→ **Work instruction**
Exactly the lines from the one holding "[(106,360),(96,369),(107,381),(117,372),(106,360)]" through the end of the material below must be printed, nothing more, and the pictures must be dropped.

→ **Input data**
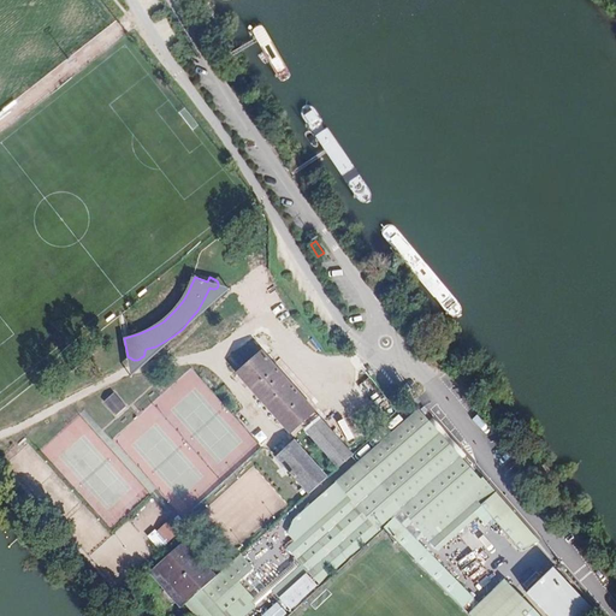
[(148,362),(232,290),(218,286),(217,288),(214,289),(213,289),(209,288),(203,300),(197,311),(189,320),(183,329),(173,336),(164,342),(155,347),(146,349),(144,351),(144,354),(143,356),(141,357),(140,359),(137,360),(135,360),(134,360),(131,359),(130,357),(129,357),(128,356),(131,373),(148,362)]
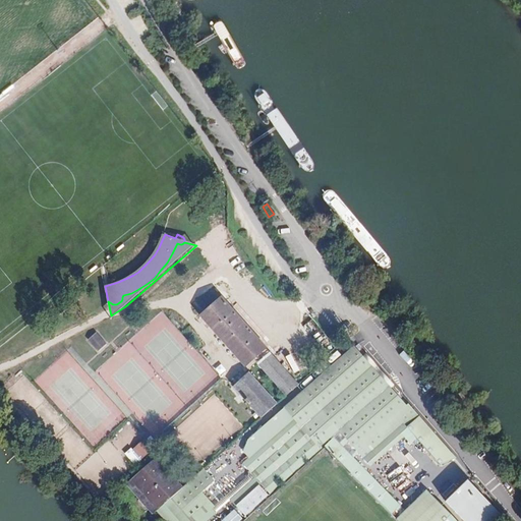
[(286,397),(297,386),(220,297),(199,315),(244,365),(252,358),(286,397)]
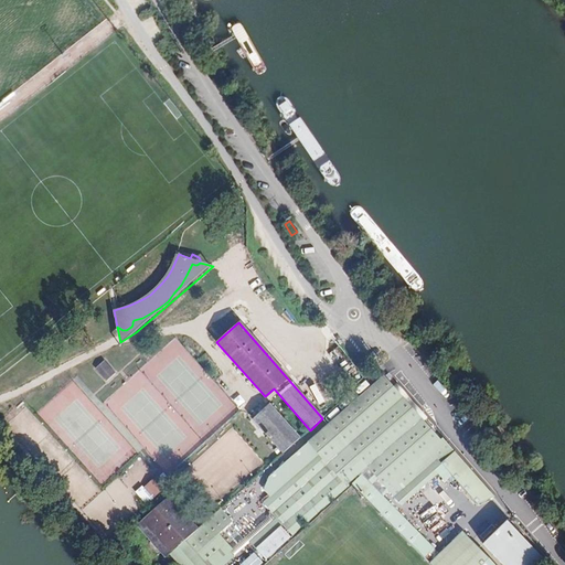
[(106,360),(96,369),(107,381),(117,372),(106,360)]
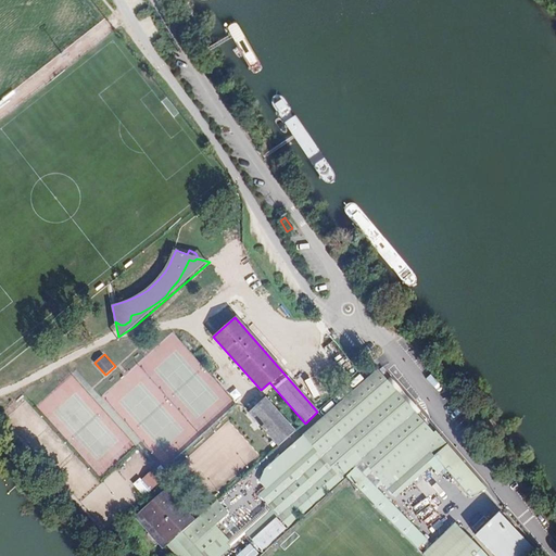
[(408,406),(379,370),(306,436),(314,444),(326,457),(346,440),(363,460),(414,413),(408,406)]
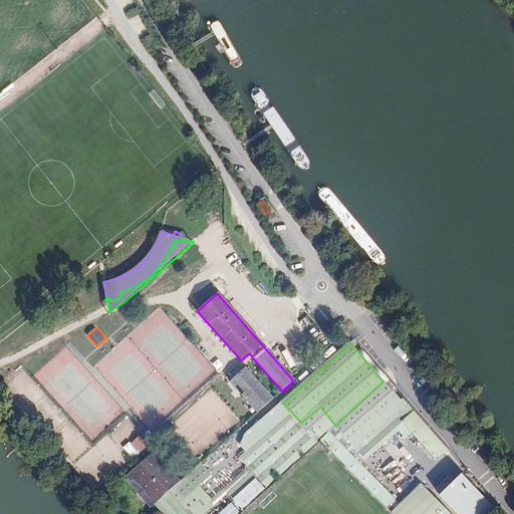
[(291,354),(286,357),(295,372),(300,369),(291,354)]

→ **Exercise output**
[(106,360),(96,369),(107,381),(117,372),(106,360)]
[(408,406),(379,370),(306,436),(314,444),(326,457),(346,440),(363,460),(414,413),(408,406)]
[(291,354),(286,357),(295,372),(300,369),(291,354)]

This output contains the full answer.